Start Information supplied

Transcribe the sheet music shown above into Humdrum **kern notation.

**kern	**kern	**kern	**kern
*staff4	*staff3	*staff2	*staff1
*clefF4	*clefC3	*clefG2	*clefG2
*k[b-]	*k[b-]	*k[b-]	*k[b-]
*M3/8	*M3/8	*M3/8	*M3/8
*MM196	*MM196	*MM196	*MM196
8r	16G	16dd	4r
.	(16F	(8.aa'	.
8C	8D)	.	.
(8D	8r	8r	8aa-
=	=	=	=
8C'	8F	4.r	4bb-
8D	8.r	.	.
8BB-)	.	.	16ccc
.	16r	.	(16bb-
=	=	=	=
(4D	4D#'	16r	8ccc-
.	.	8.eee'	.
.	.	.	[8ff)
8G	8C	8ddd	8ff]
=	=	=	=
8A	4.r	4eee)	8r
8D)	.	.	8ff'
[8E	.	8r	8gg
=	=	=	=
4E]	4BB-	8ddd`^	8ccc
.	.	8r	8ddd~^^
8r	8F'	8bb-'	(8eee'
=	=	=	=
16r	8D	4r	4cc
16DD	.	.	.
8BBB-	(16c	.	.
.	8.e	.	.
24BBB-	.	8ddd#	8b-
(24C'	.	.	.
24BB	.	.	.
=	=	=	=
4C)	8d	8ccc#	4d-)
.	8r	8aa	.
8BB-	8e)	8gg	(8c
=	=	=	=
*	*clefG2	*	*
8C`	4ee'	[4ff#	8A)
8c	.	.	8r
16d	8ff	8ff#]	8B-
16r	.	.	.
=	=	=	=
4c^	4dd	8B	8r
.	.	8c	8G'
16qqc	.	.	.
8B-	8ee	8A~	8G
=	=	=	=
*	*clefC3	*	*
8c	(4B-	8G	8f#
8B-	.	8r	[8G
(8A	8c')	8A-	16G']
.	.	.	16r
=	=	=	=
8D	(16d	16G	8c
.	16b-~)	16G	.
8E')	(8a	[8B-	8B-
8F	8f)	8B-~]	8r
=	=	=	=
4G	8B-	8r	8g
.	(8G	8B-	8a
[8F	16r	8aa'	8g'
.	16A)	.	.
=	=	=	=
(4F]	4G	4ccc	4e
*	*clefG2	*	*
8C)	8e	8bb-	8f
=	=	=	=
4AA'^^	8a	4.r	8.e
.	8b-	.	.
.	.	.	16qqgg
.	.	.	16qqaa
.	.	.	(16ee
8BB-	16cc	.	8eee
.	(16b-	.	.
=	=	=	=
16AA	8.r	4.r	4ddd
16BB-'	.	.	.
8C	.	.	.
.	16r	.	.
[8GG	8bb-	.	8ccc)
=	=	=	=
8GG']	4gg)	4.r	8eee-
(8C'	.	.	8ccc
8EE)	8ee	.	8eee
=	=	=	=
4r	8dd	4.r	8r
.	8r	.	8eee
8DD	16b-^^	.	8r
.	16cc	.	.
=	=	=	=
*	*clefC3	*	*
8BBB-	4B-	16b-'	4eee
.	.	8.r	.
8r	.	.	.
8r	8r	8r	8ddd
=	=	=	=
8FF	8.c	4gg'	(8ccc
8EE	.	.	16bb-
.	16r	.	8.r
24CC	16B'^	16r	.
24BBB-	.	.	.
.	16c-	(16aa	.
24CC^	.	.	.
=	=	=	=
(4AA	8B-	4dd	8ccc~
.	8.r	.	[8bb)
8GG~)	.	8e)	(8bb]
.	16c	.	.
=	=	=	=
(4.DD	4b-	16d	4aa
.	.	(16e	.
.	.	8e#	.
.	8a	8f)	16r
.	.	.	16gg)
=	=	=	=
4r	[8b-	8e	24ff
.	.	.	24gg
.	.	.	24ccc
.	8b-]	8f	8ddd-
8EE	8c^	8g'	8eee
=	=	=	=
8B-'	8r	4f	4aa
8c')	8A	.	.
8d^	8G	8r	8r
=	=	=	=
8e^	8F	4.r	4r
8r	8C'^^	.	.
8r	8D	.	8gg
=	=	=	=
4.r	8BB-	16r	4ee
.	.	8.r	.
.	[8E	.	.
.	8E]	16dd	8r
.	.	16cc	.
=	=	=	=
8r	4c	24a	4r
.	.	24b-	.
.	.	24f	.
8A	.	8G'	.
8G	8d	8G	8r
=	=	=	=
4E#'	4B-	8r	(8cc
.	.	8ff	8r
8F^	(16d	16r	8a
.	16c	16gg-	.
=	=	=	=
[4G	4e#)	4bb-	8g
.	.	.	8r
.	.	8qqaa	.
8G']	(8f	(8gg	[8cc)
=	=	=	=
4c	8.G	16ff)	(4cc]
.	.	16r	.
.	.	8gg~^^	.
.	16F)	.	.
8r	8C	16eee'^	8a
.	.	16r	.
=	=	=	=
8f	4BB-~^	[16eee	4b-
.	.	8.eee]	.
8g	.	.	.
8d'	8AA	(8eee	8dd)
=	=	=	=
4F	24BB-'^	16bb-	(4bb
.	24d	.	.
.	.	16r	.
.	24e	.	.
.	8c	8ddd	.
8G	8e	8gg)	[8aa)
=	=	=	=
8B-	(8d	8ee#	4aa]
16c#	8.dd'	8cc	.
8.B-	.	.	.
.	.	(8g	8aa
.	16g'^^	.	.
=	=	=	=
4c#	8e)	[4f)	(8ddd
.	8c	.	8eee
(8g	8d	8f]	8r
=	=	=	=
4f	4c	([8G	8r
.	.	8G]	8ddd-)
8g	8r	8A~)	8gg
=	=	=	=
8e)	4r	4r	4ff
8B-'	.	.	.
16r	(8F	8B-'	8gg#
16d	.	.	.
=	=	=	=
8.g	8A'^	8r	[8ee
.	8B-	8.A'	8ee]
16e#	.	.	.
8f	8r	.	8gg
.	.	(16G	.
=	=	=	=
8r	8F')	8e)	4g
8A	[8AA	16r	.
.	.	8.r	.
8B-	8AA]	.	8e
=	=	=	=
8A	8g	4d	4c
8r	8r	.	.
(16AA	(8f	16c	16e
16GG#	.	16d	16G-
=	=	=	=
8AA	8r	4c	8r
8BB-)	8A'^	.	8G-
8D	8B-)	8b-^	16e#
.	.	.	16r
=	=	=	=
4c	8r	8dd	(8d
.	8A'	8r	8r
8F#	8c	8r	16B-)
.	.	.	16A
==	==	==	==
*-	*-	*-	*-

End Information supplied

- **Direction**:
Find each line in the entries above that contains the string "kern" and copy those lines.

- **Worked answer**:
Transcribe the sheet music shown above into Humdrum **kern notation.
**kern	**kern	**kern	**kern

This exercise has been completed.